> _Object matching data_:
:::::
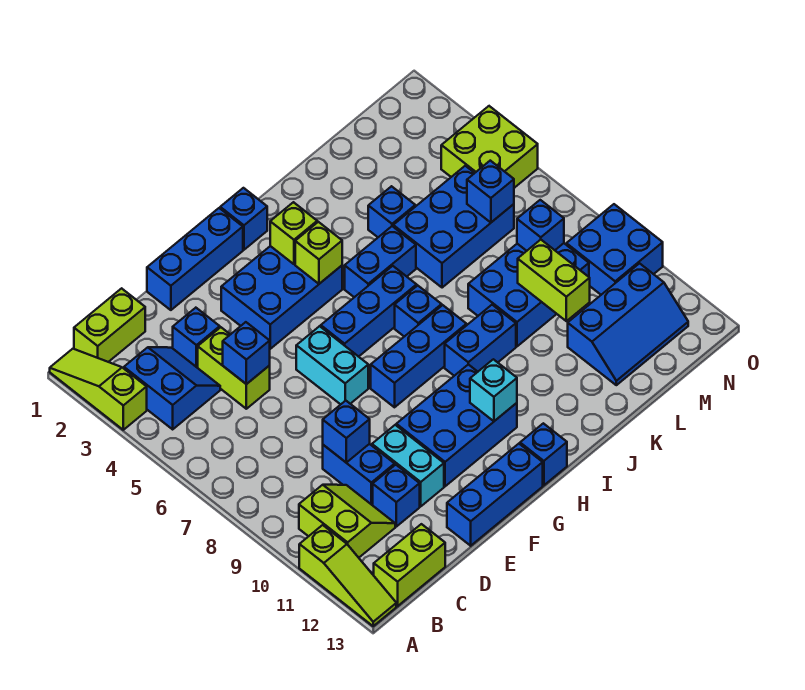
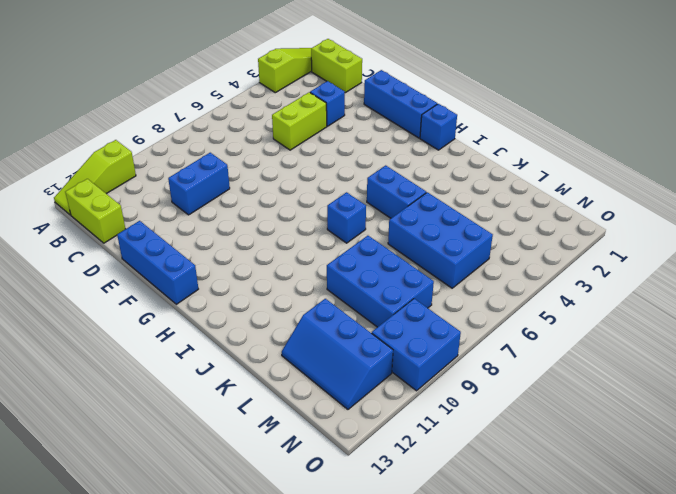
none -> blue slope B3:C4 level 1 top B
none -> lime slope B10:C11 level 1 top B
none -> blue brick D11 level 1
none -> cyan brick E10:E11 level 1

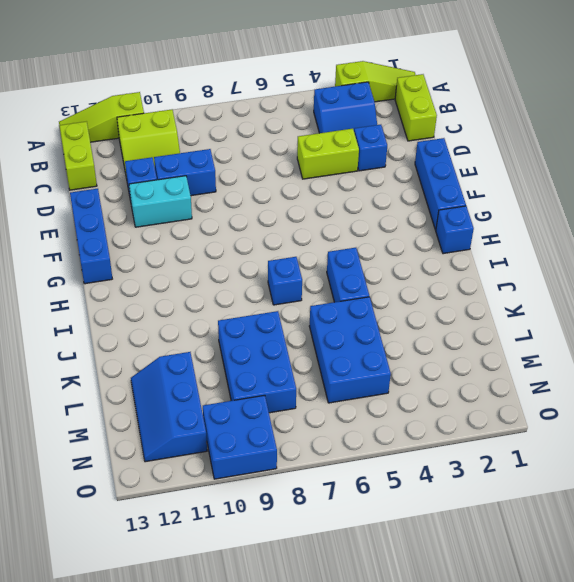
none -> blue brick F3:H4 level 1
none -> cyan brick F6:F7 level 1
none -> blue brick F10:H11 level 1
none -> blue brick G6:I6 level 1

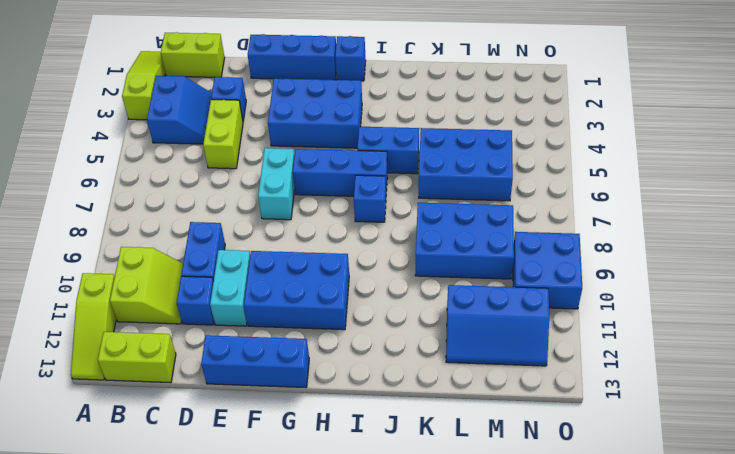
none -> blue brick G8:I8 level 1
none -> blue brick H13 level 1
none -> blue brick I9:J9 level 1
none -> blue brick K4 level 1

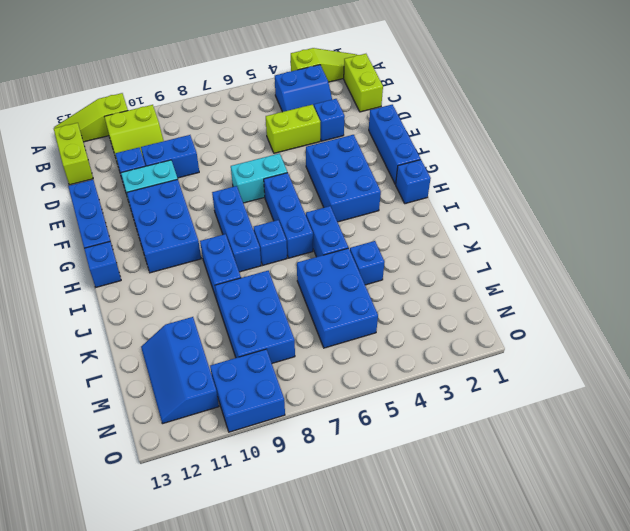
none -> lime brick N4:O5 level 1
none -> blue brick D5 level 2
none -> blue brick D9 level 2
none -> lime brick H3 level 2

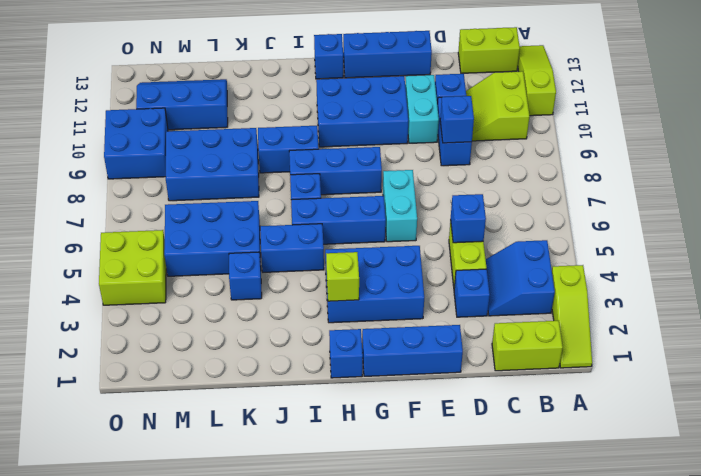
none -> lime brick H4 level 2
none -> cyan brick H11 level 2
none -> lime brick L9:L10 level 2
none -> blue brick M6 level 2

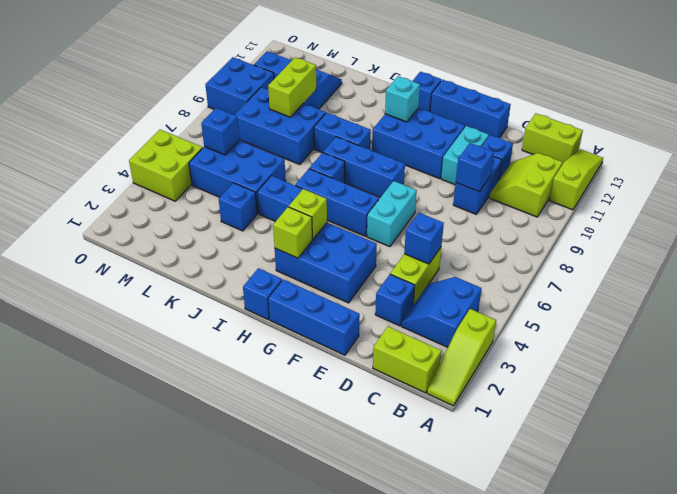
none -> blue brick M8 level 2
:::::
> _DESCRIPTION OF THE TASK_:
Go through the records above. Copy each line in which the string "cyan" appears.

> _RESULT OF THE EXERCISE_:
none -> cyan brick E10:E11 level 1
none -> cyan brick F6:F7 level 1
none -> cyan brick H11 level 2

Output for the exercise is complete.